_Required action_: Every record below is to be restated verbatim, though its images are not.

_Record set_:
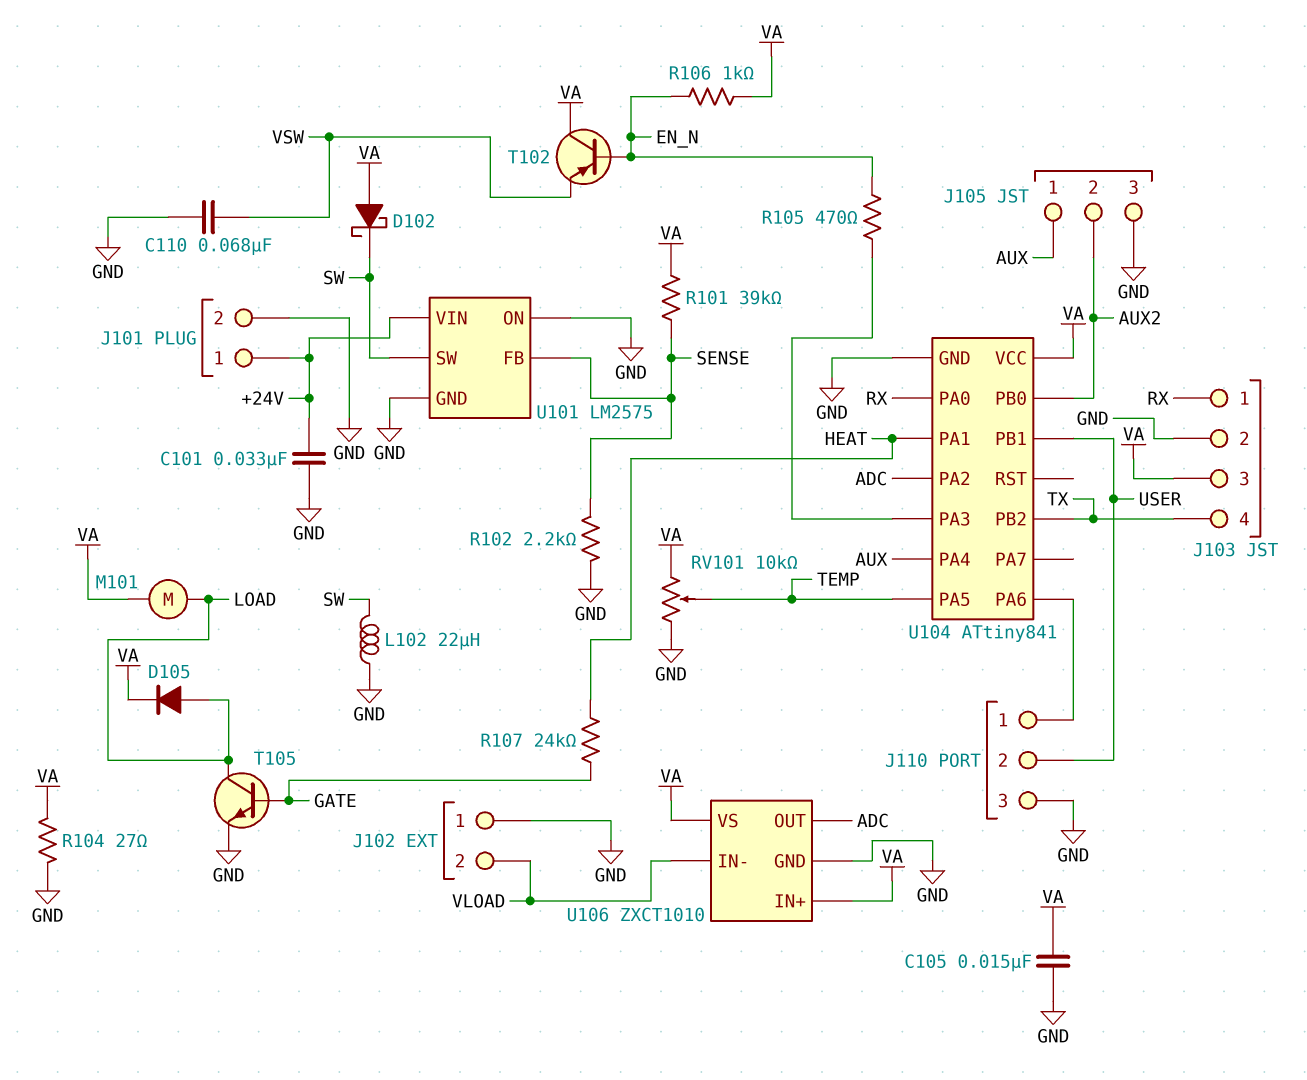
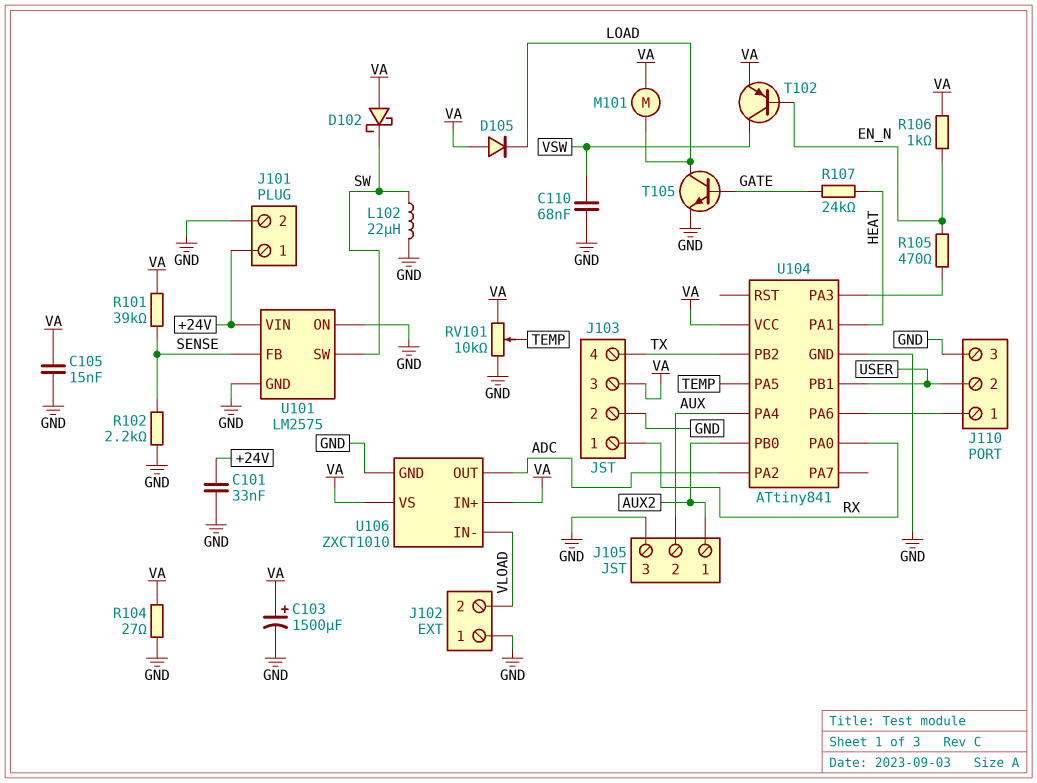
C103: none -> 1500uF (plus VA, minus GND)
D105: diode (A LOAD, K VA) -> diode (A VA, K LOAD)
J105 pin 1: AUX -> AUX2
J105 pin 2: AUX2 -> AUX
T102: PNP (B EN_N, C VA, E VSW) -> PNP (B EN_N, C VSW, E VA)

_Completed task_:
C103: none -> 1500uF (plus VA, minus GND)
D105: diode (A LOAD, K VA) -> diode (A VA, K LOAD)
J105 pin 1: AUX -> AUX2
J105 pin 2: AUX2 -> AUX
T102: PNP (B EN_N, C VA, E VSW) -> PNP (B EN_N, C VSW, E VA)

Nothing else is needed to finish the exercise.